» TO DO: Reproduce word for word, from the entries below, the line with "C101: 82pF (DGND, NET1) -> 82pF (DGND, NET10)", the line with "TR102: PMOS FQP27P06", and every line between them, and nothing more.

── THE DATA

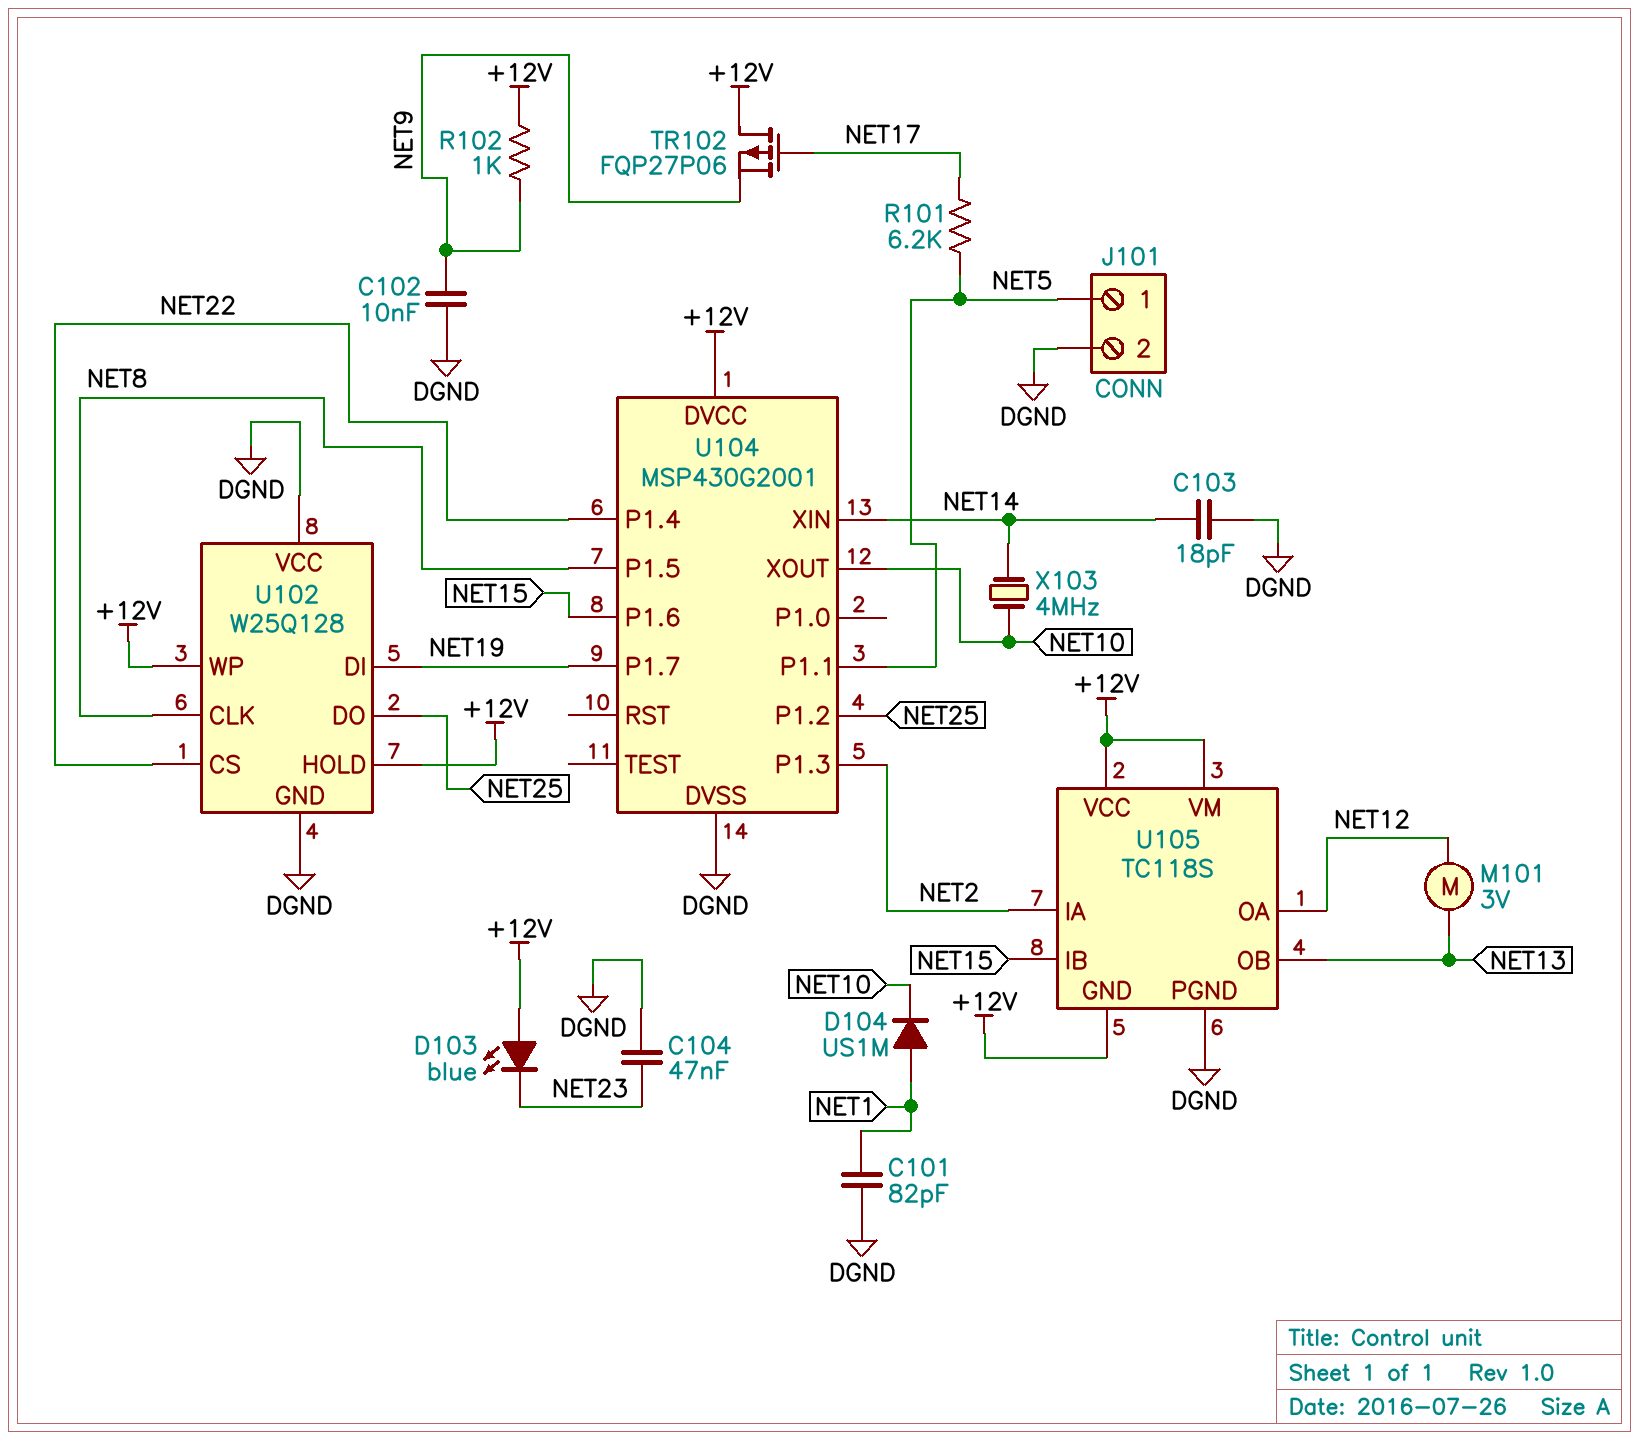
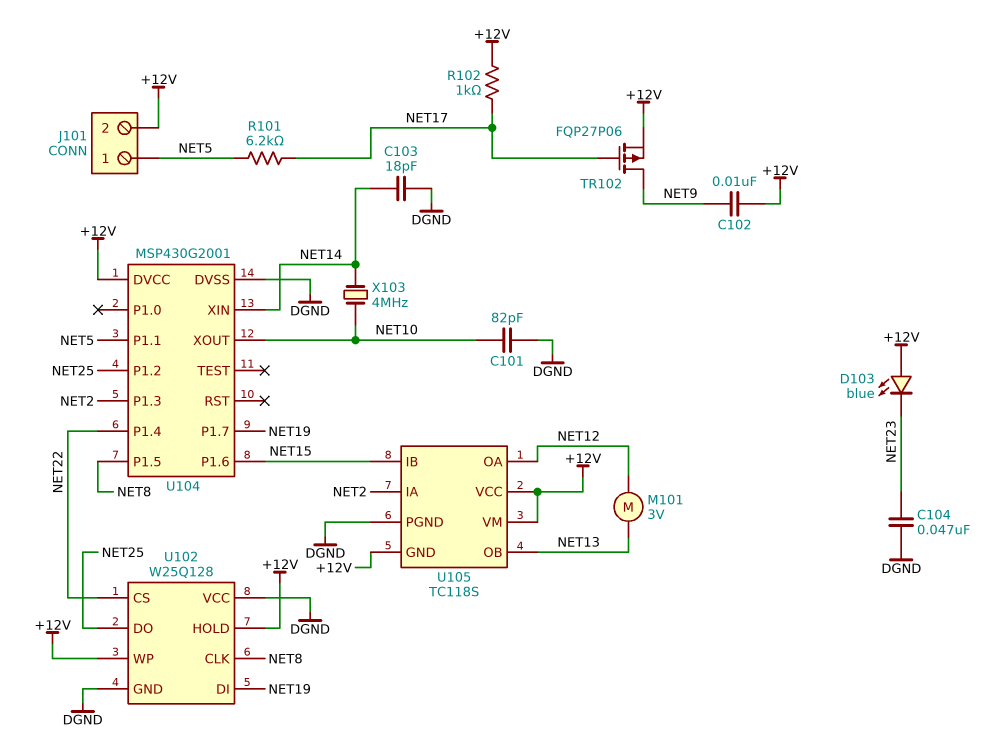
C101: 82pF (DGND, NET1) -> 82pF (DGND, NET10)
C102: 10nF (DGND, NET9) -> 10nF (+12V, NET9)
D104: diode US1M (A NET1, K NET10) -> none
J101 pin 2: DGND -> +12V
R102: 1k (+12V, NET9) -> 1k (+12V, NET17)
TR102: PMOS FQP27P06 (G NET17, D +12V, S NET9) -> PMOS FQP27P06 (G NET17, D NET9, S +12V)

────
── THE DATA

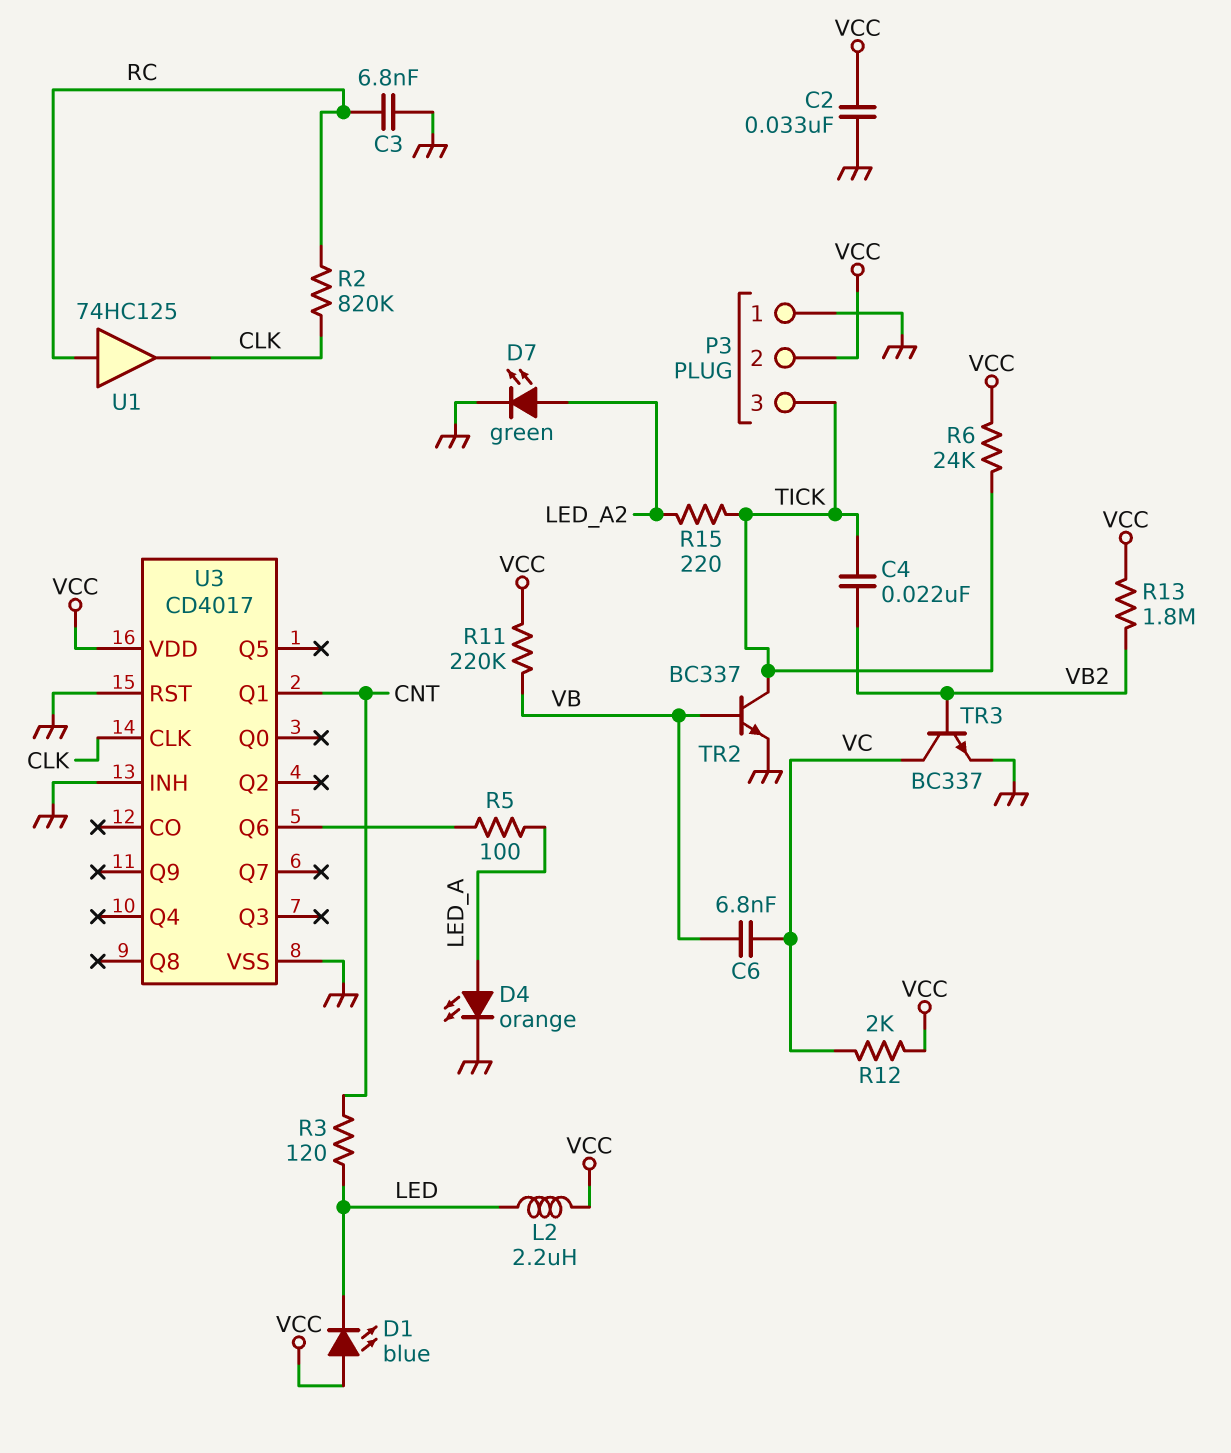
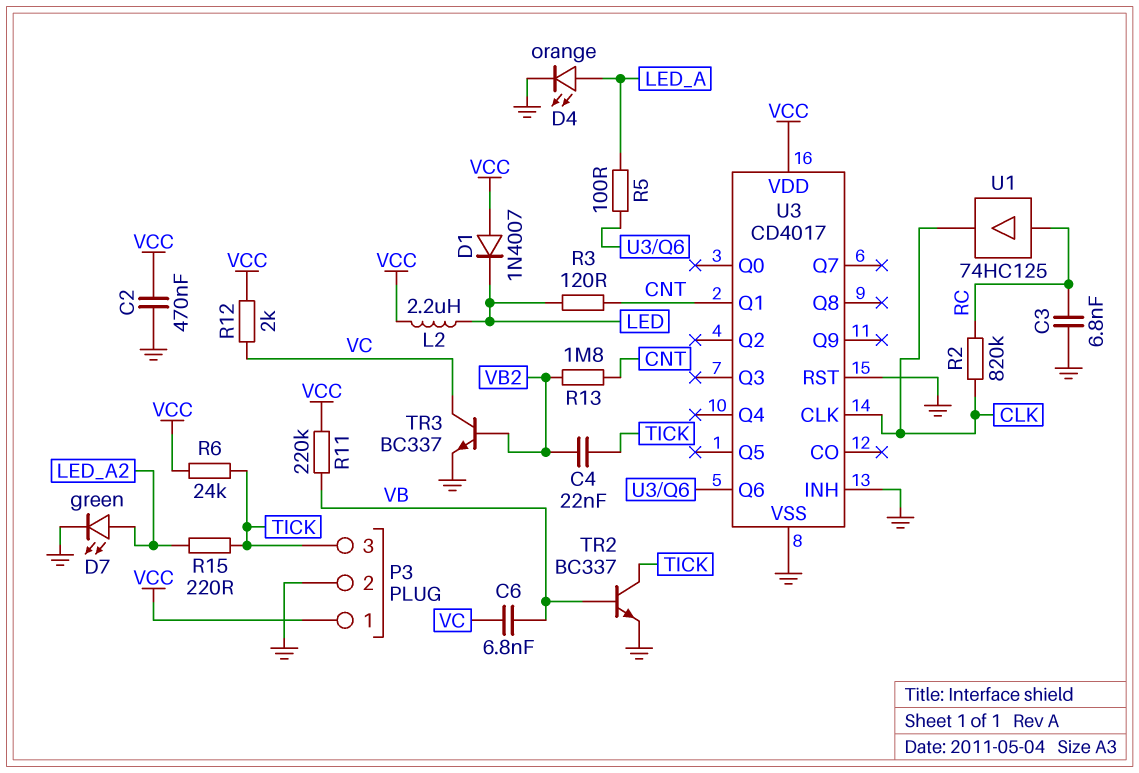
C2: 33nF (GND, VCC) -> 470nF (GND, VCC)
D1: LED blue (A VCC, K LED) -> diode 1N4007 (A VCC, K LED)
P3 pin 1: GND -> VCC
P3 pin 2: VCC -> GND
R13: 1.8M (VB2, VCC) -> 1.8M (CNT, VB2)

────
── THE DATA

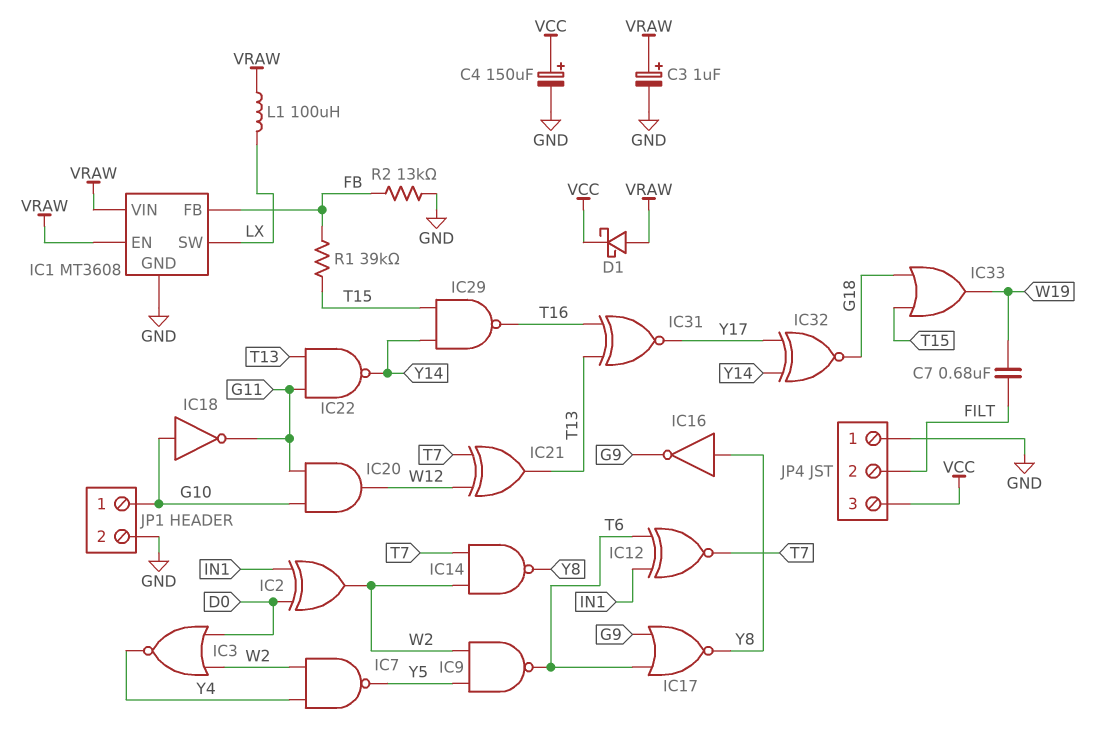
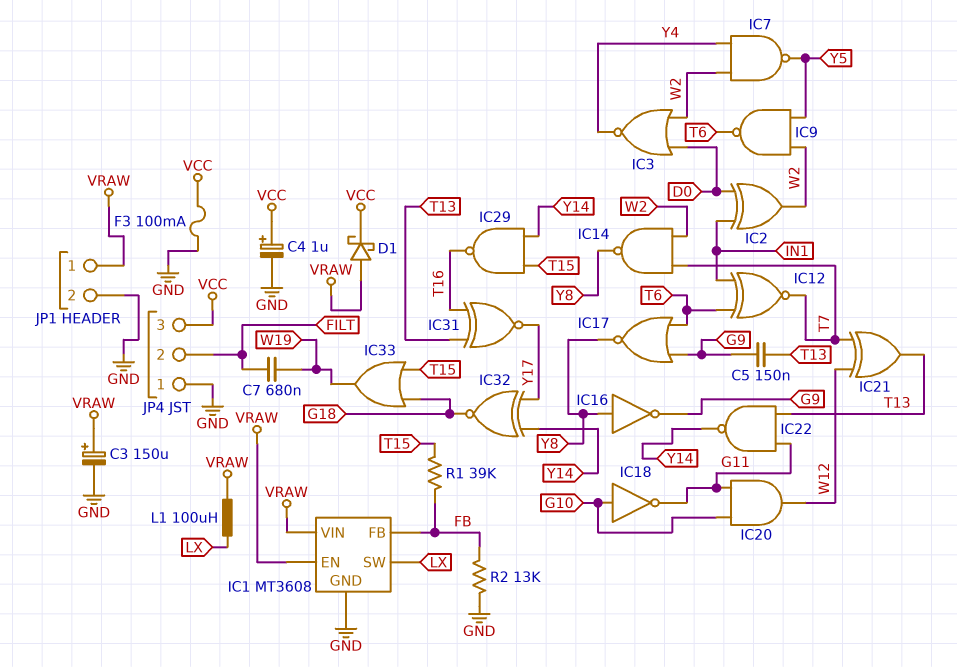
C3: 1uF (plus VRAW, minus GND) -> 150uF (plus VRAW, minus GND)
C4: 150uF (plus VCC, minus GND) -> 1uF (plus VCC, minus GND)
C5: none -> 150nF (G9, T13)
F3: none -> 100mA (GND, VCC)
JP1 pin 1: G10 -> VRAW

────

» FINAL ANSWER:
C101: 82pF (DGND, NET1) -> 82pF (DGND, NET10)
C102: 10nF (DGND, NET9) -> 10nF (+12V, NET9)
D104: diode US1M (A NET1, K NET10) -> none
J101 pin 2: DGND -> +12V
R102: 1k (+12V, NET9) -> 1k (+12V, NET17)
TR102: PMOS FQP27P06 (G NET17, D +12V, S NET9) -> PMOS FQP27P06 (G NET17, D NET9, S +12V)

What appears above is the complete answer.